Data for the task:
++++++

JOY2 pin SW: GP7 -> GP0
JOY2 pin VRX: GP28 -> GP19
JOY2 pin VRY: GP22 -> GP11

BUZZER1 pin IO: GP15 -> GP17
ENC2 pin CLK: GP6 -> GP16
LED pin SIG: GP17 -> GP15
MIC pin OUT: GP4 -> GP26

++++++

Problem to work on: Make a verbatim copy of each record.

Expected answer:
JOY2 pin SW: GP7 -> GP0
JOY2 pin VRX: GP28 -> GP19
JOY2 pin VRY: GP22 -> GP11

BUZZER1 pin IO: GP15 -> GP17
ENC2 pin CLK: GP6 -> GP16
LED pin SIG: GP17 -> GP15
MIC pin OUT: GP4 -> GP26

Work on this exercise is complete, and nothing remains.